Assigned task: Determine the number of lines in the data that contain "none", and write only that number.

** Opening Data for review block **

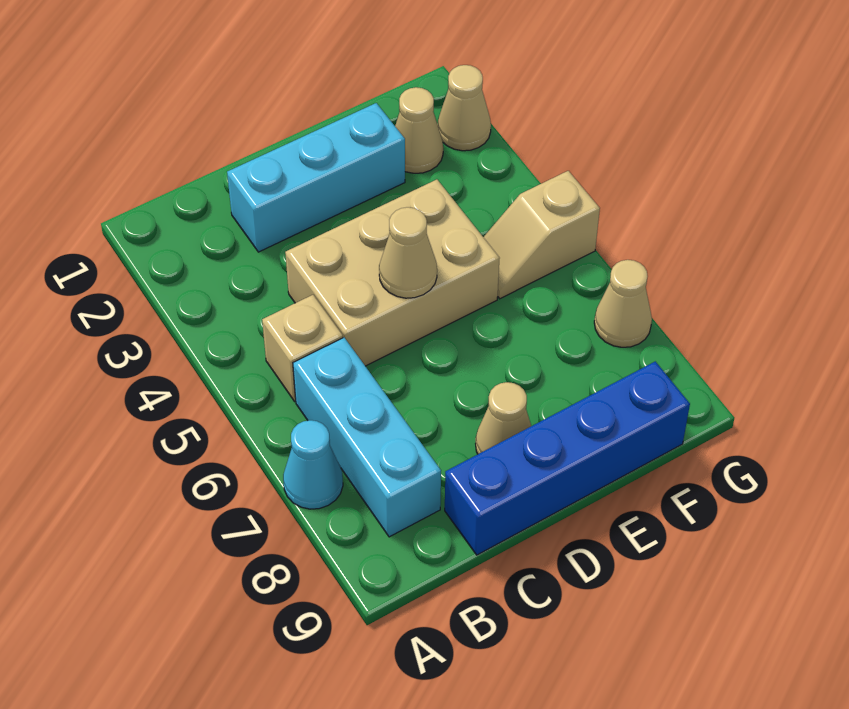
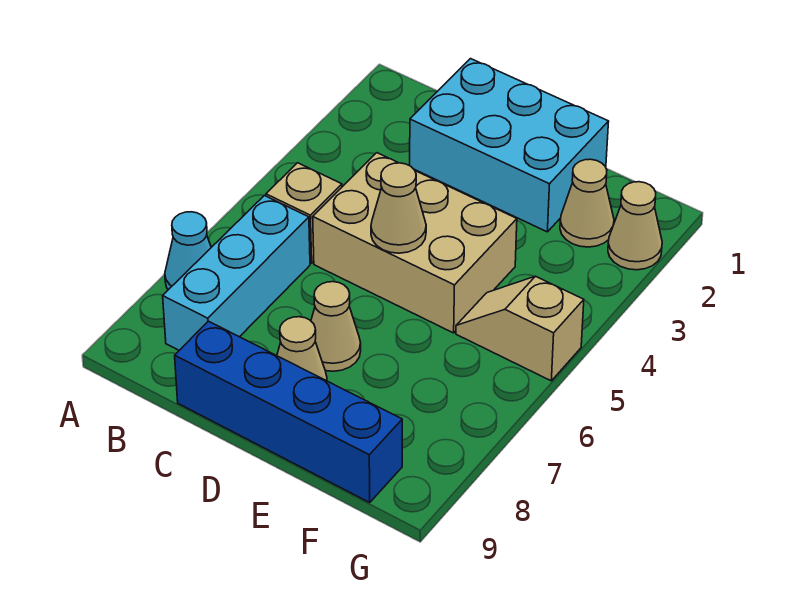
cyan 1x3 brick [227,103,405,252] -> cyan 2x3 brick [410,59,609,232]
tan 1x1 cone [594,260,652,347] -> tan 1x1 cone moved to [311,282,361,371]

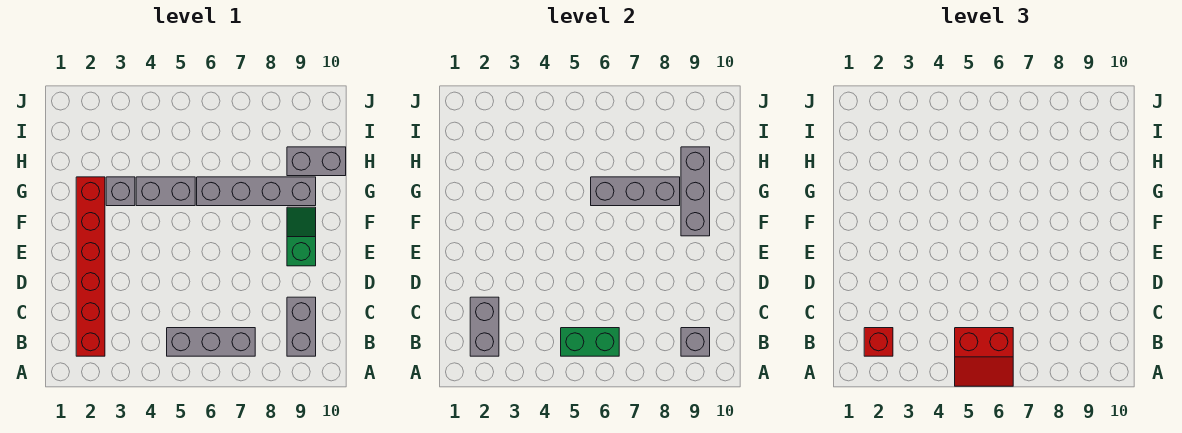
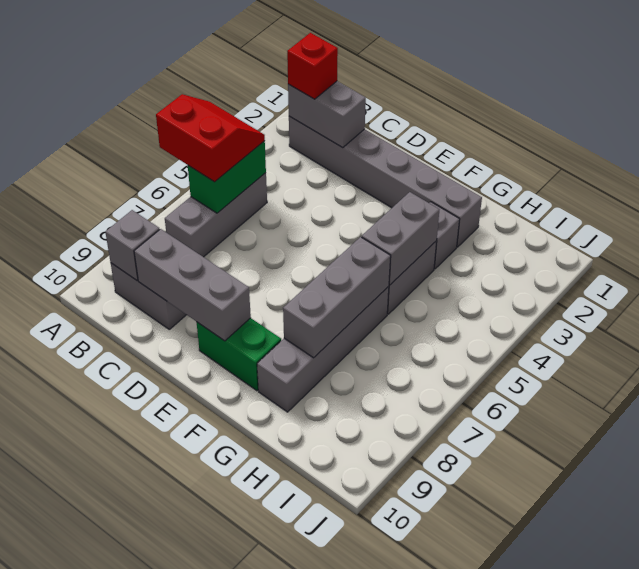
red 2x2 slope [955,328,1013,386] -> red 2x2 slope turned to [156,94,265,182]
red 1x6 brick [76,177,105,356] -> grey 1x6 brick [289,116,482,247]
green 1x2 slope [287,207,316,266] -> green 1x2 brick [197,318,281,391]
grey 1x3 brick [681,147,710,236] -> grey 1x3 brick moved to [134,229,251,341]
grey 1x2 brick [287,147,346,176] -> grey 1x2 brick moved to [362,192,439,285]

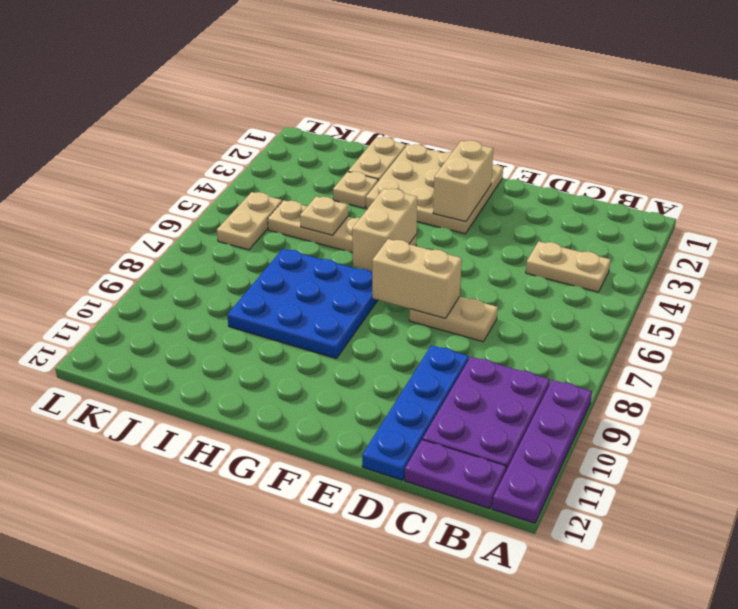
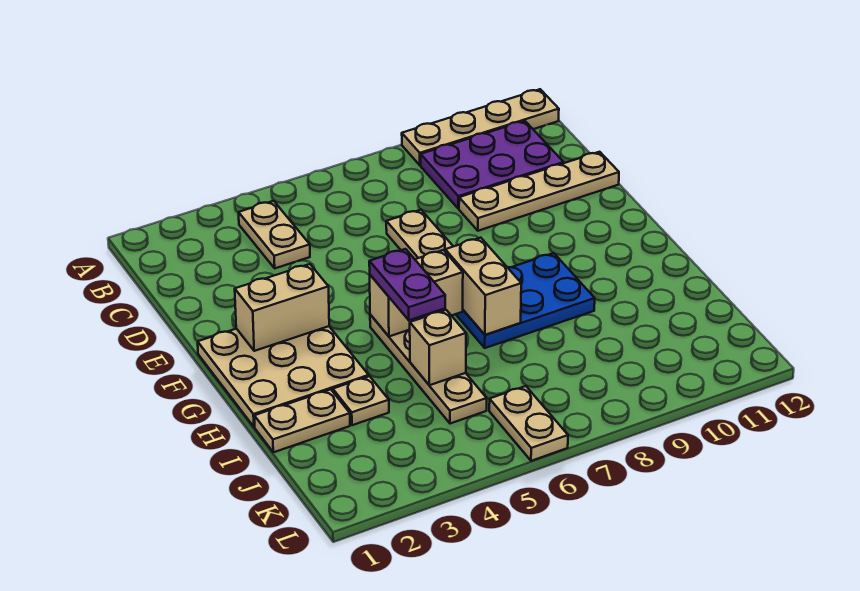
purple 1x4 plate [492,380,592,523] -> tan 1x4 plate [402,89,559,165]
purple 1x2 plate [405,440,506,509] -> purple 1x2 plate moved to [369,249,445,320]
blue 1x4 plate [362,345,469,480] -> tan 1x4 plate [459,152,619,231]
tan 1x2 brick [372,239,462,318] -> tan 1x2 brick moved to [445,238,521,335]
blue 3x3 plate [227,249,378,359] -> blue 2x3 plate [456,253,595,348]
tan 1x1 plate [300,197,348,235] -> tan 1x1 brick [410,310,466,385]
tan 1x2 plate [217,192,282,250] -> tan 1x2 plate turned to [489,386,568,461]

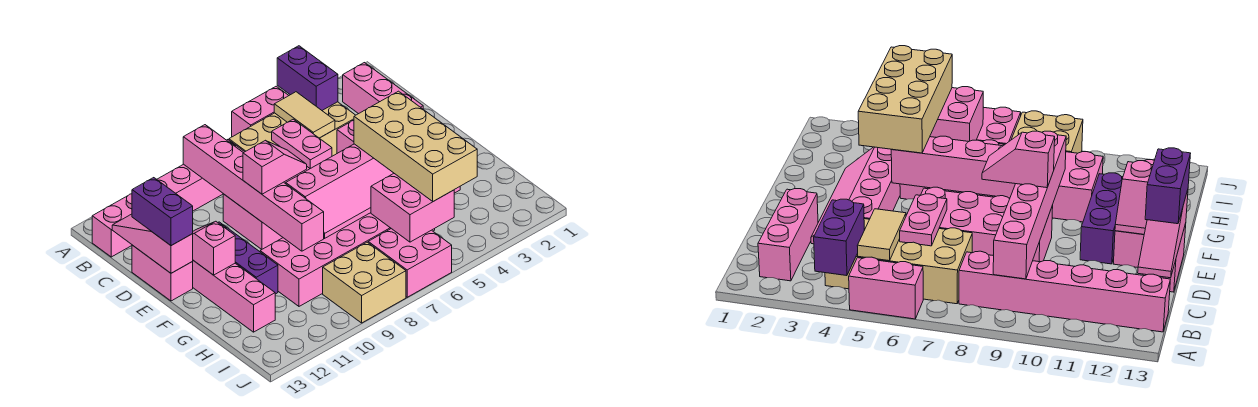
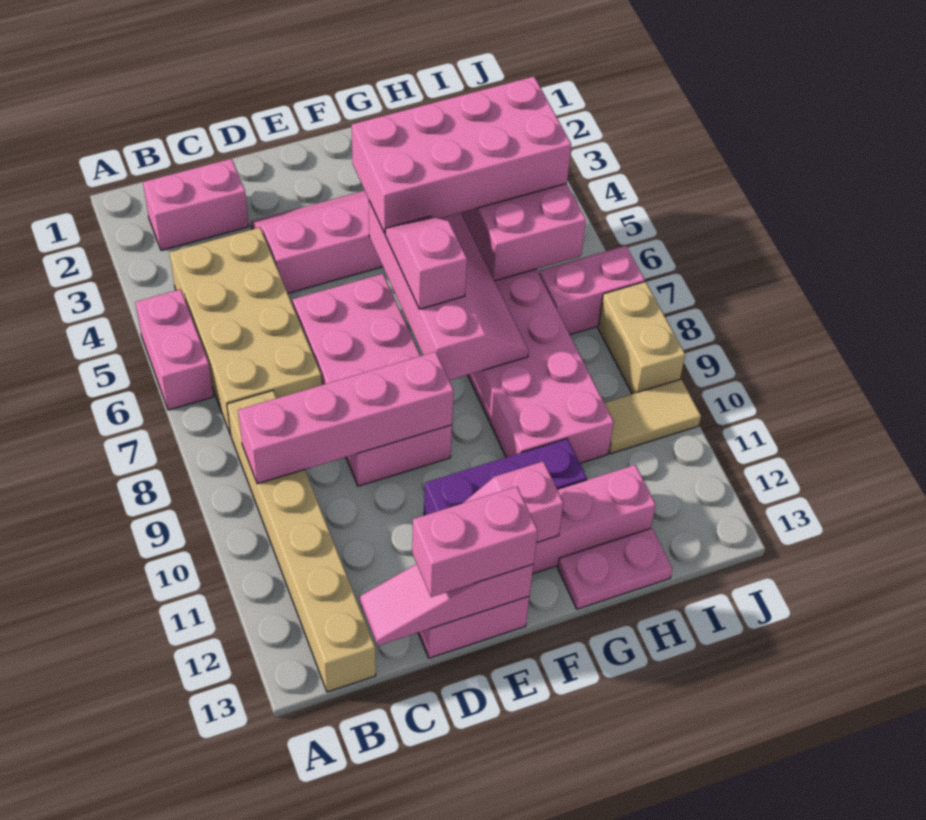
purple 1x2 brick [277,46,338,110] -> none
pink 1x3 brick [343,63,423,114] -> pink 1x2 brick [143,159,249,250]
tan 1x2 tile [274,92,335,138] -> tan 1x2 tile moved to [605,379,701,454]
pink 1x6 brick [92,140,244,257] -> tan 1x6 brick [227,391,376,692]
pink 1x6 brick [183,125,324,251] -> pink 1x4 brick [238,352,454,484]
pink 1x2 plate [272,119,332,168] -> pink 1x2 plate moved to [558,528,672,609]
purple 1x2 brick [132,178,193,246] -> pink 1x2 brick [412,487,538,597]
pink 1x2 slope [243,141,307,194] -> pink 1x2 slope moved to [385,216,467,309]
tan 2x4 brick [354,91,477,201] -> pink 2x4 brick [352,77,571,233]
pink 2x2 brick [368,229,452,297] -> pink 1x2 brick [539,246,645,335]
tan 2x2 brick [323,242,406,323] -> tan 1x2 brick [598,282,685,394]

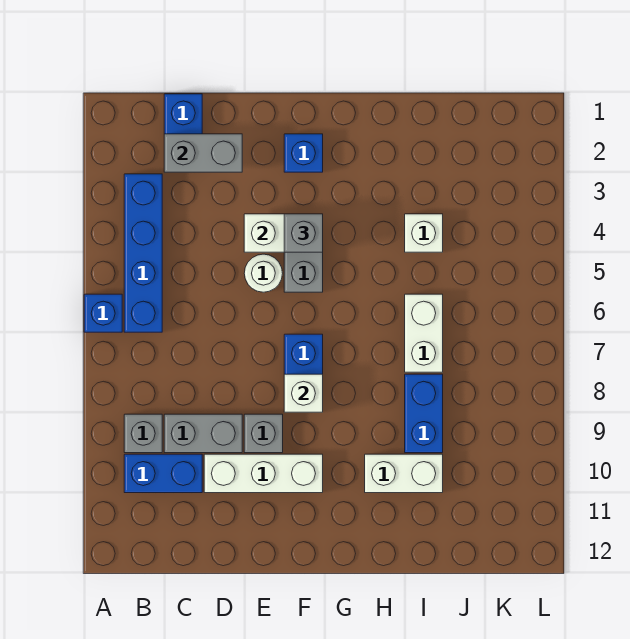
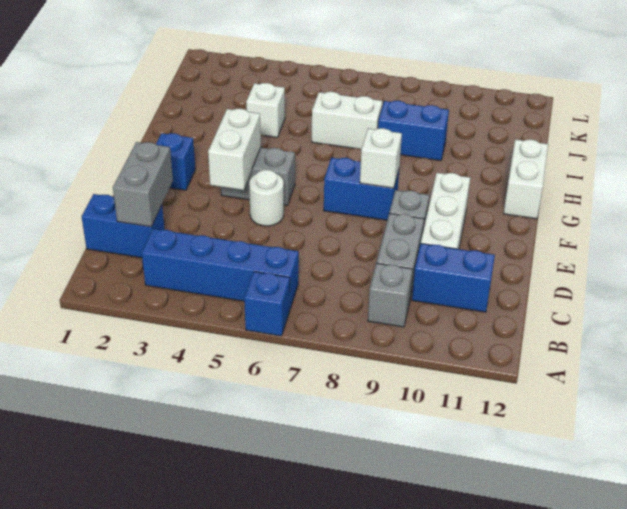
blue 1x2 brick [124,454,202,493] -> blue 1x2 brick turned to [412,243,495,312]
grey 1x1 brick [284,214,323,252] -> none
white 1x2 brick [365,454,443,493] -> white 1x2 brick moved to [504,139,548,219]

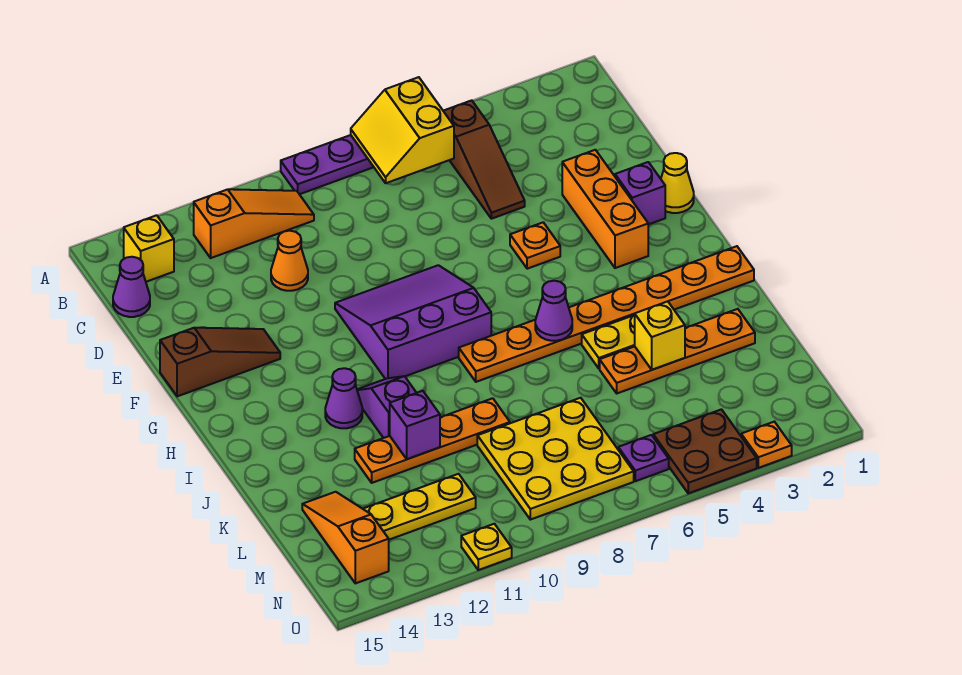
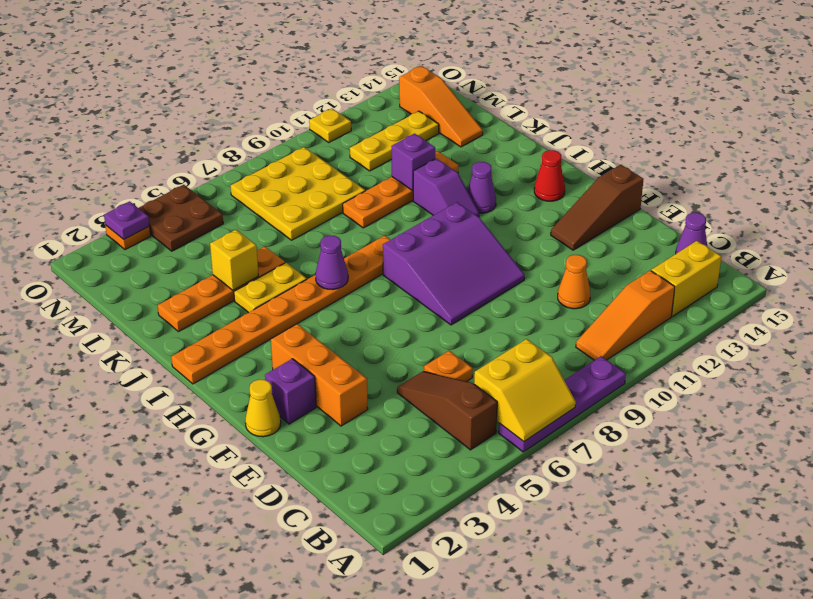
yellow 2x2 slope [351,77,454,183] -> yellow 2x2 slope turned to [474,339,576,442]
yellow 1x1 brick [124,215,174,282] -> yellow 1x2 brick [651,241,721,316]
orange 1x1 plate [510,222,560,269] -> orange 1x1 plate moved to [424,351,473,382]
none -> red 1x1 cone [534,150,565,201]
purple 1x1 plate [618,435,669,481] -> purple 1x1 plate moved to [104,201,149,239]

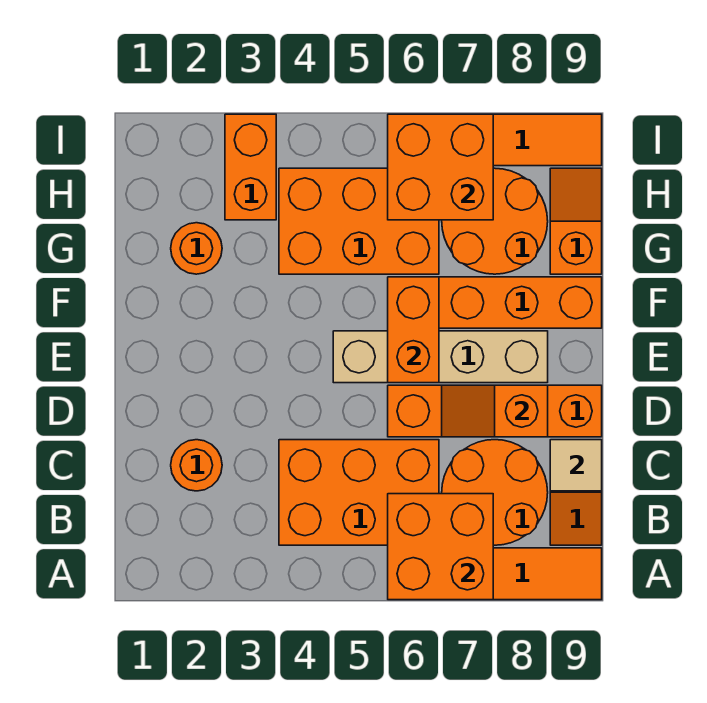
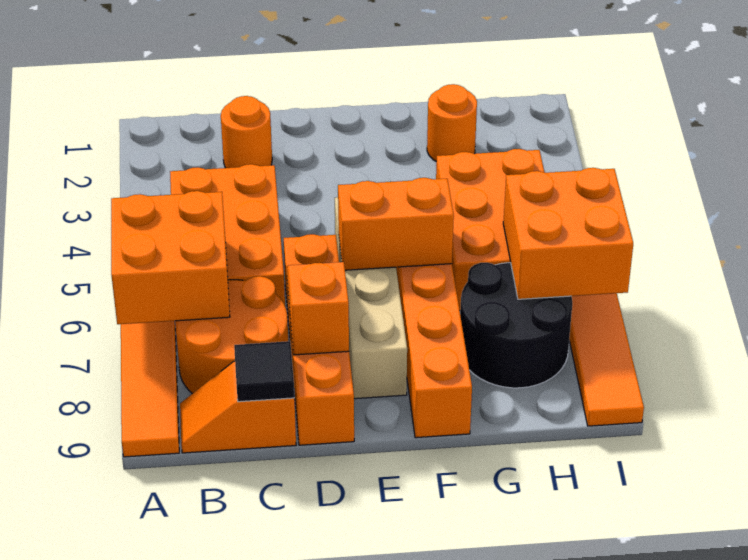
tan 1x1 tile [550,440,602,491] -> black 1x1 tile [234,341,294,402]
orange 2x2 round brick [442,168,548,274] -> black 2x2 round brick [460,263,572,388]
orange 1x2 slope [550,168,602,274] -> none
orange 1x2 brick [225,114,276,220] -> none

** Closing Data for review block **

Solution to this exercise: 5